Exercise objective —
In the data, find each line where the word "degrees" appears and list that line.
BEGIN Data excerpts
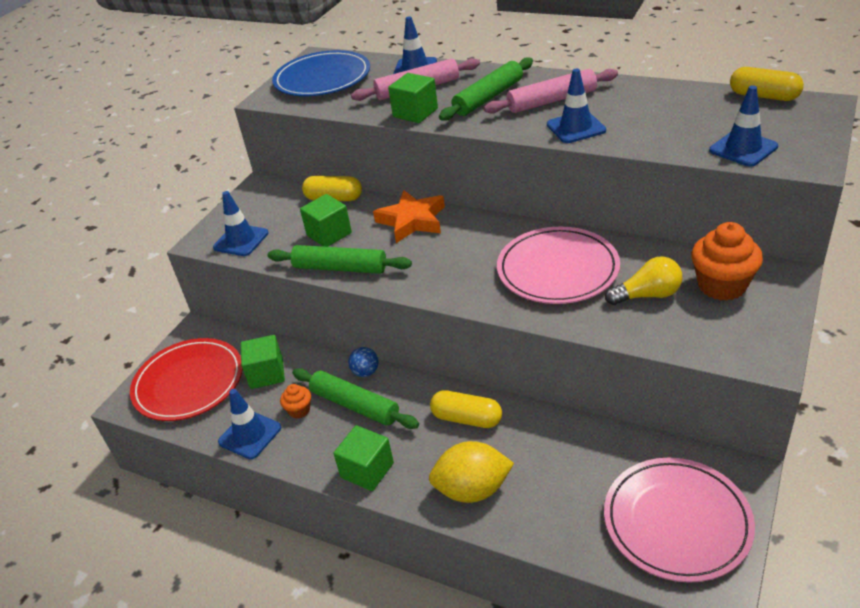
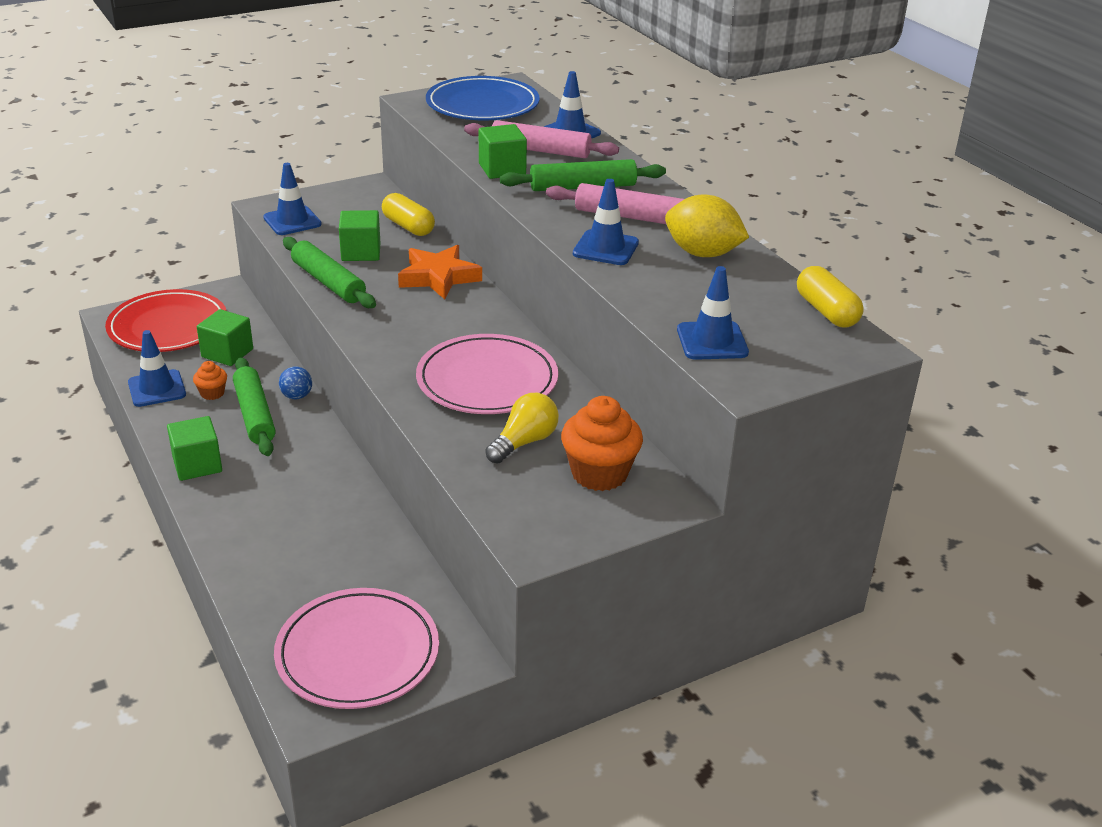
camera: 30 degrees right, 5 degrees down
(467, 418) = (318, 477): yellow capsule -> none
(472, 490) = (247, 527): yellow lemon -> yellow lemon (702, 253)
(647, 295) = (524, 442): yellow light bulb -> yellow light bulb turned 75 degrees counterclockwise

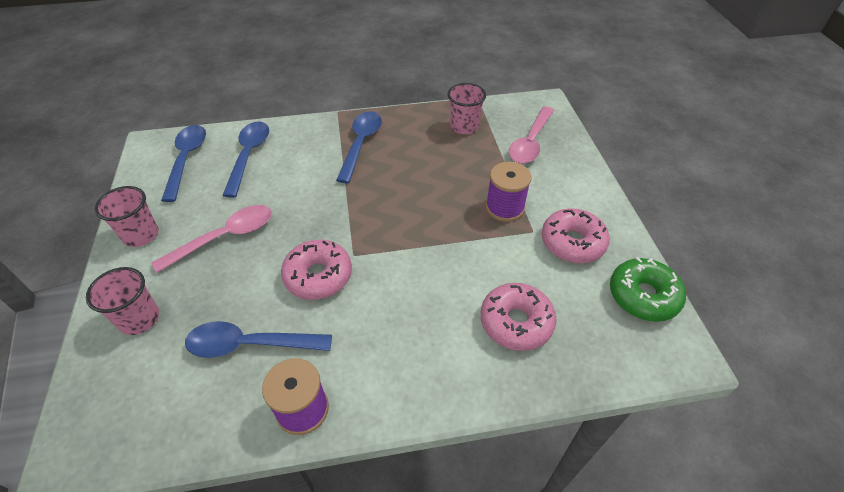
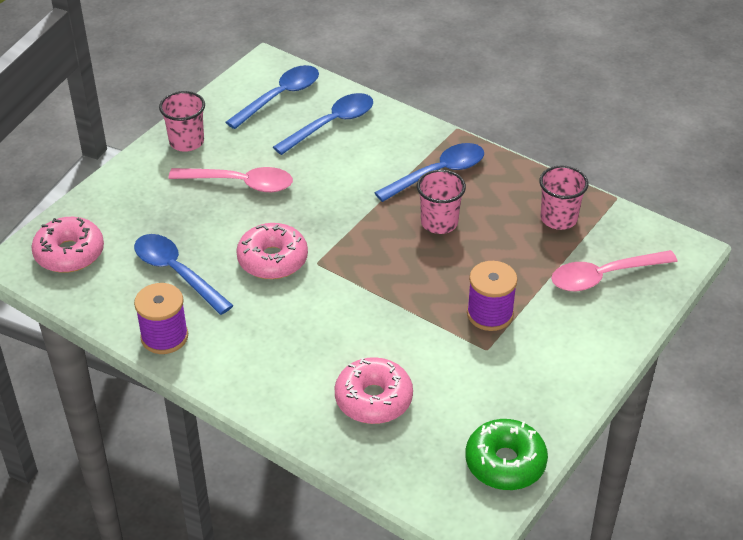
camera: 45 degrees right, 5 degrees down
(139, 319) = (128, 204): pink cup -> pink cup (439, 223)
(572, 242) = (507, 383): pink donut -> pink donut (69, 253)

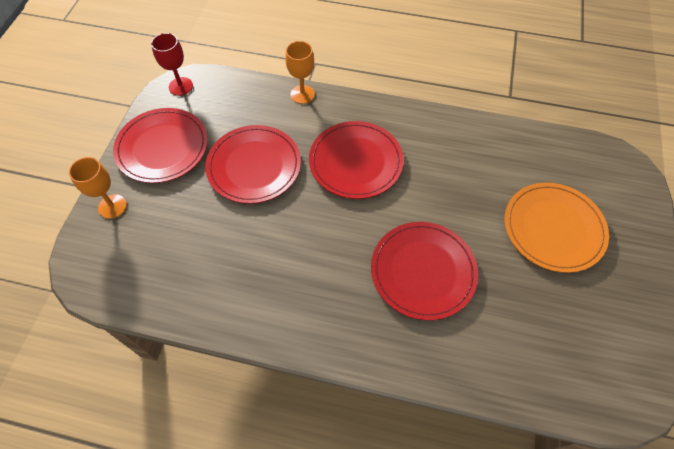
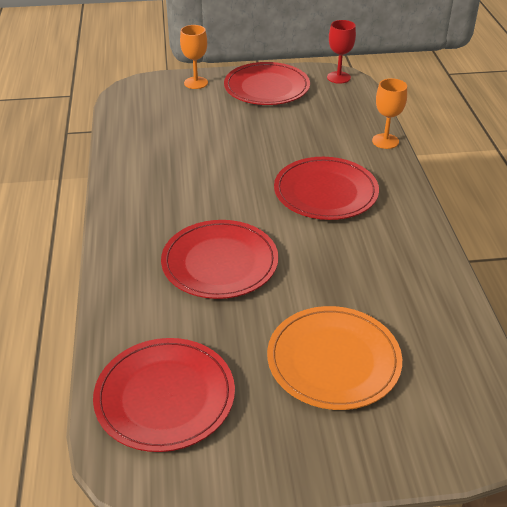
camera: 70 degrees right, 20 degrees down
(254, 166) = (279, 135): red plate -> red plate (165, 396)

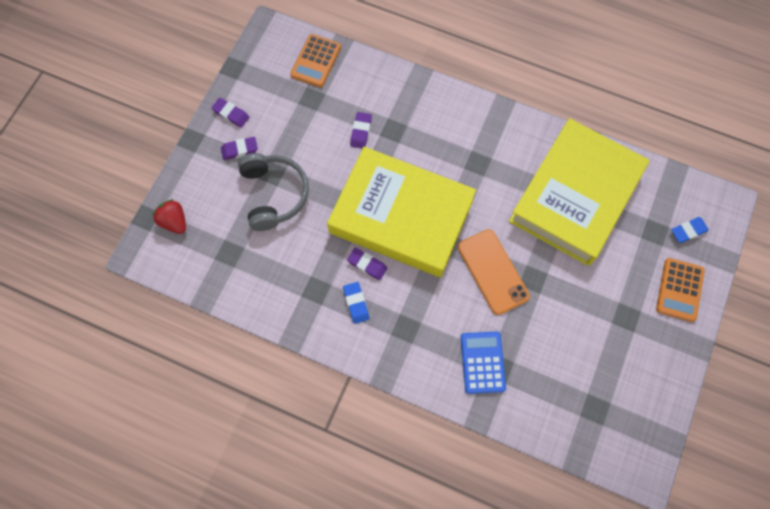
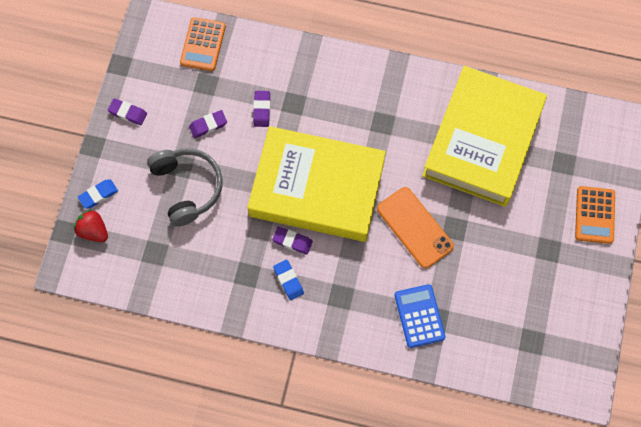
camera: 10 degrees left, 0 degrees up
(239, 150) = (144, 148): purple eraser -> purple eraser (208, 125)
(688, 231) = (595, 157): blue eraser -> blue eraser (98, 195)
END Data excerpts
Answer to this task —
camera: 30 degrees right, 5 degrees down
(647, 295) = (524, 442): yellow light bulb -> yellow light bulb turned 75 degrees counterclockwise
camera: 45 degrees right, 5 degrees down
camera: 70 degrees right, 20 degrees down
camera: 10 degrees left, 0 degrees up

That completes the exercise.